*RECORDED INFORMATION*
##############################

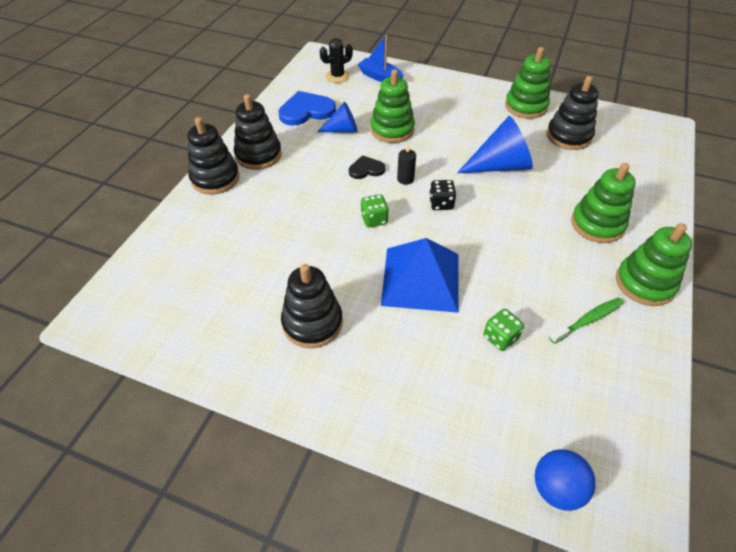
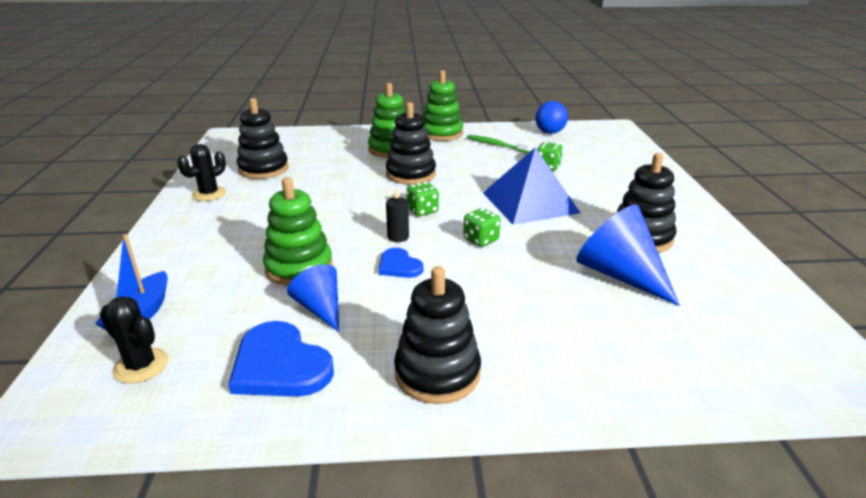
camera: 115 degrees left, 20 degrees down
(215, 178) = (530, 398): black stacking toy -> black stacking toy (411, 174)
(366, 169) = (399, 266): black heart -> blue heart
(441, 204) = (422, 211): black dice -> green dice
(500, 166) = (336, 193): blue cone -> blue cone (620, 275)
(526, 106) = (209, 194): green stacking toy -> black cactus
(556, 488) = (626, 143): blue ball -> blue ball (549, 132)

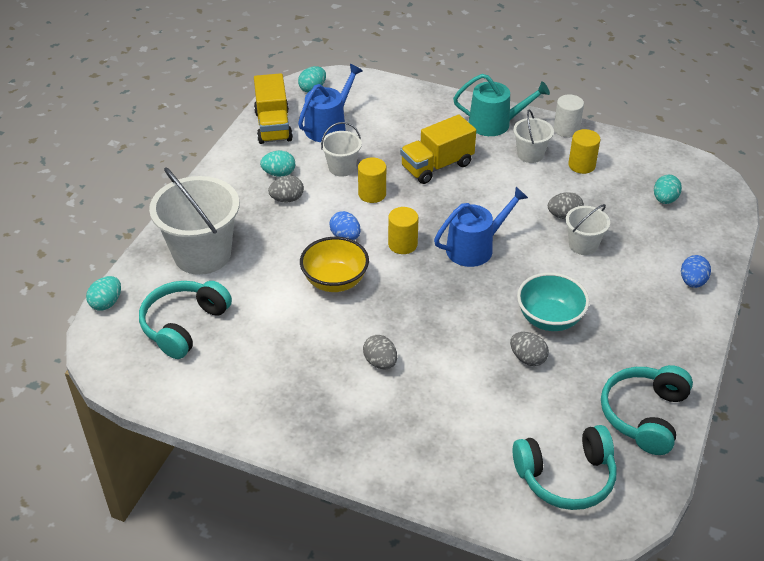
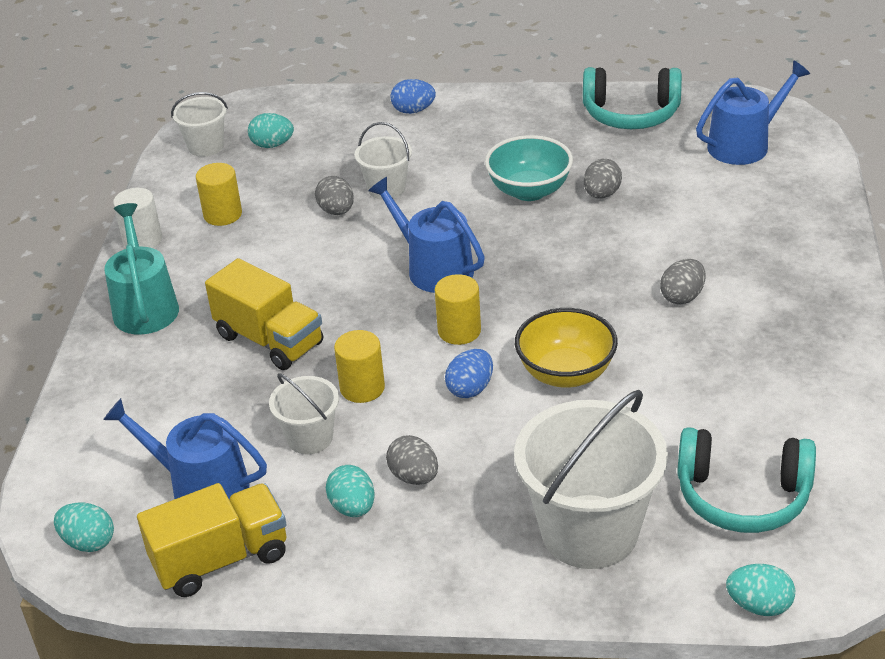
camera: 105 degrees left, 5 degrees down
(530, 154) = (212, 261): white bucket -> white bucket (206, 146)
(566, 477) = (744, 145): turquoise headphones -> blue watering can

##############################

*EXERCISE DESCRIPTION*
Across the records above, return every line that contains the word "stacking".

*WORKED SOLUTION*
(215, 178) = (530, 398): black stacking toy -> black stacking toy (411, 174)
(526, 106) = (209, 194): green stacking toy -> black cactus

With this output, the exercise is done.